=== Section Start ===

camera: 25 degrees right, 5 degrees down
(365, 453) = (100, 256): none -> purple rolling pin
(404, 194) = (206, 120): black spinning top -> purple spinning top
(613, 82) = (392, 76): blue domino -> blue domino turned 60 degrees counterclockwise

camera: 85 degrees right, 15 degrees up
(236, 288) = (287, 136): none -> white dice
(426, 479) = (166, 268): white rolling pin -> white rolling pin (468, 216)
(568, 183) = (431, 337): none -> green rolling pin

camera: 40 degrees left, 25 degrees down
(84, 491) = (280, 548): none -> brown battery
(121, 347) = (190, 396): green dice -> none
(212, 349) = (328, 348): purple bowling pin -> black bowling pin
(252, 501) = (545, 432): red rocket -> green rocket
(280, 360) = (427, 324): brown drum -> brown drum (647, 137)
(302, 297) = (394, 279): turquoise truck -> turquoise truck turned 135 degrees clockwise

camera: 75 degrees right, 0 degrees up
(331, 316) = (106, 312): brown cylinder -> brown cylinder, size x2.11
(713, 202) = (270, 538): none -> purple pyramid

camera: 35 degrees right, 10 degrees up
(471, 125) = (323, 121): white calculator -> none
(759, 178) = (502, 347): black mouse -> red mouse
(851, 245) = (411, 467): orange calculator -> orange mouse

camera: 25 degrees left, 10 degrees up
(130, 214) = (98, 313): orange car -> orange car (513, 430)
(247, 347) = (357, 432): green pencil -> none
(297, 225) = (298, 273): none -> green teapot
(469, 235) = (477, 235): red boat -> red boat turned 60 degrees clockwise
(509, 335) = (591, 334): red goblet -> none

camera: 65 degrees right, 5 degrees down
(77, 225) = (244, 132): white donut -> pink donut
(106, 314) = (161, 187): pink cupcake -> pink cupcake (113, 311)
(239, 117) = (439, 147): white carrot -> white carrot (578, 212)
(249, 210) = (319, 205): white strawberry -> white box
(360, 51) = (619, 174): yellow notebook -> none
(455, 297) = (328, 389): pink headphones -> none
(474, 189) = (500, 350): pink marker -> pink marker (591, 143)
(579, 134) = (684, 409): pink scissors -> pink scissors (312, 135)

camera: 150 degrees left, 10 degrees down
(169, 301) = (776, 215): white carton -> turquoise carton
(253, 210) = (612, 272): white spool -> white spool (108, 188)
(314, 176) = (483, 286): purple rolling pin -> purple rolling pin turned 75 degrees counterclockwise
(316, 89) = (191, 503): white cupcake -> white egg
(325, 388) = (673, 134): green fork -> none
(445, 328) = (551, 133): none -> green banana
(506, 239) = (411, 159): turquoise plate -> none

=== Section End ===

PROMPT: Among the entries above, how many lines hold the word "calculator"? Reply with only that number.

EXPECTED OUTPUT: 2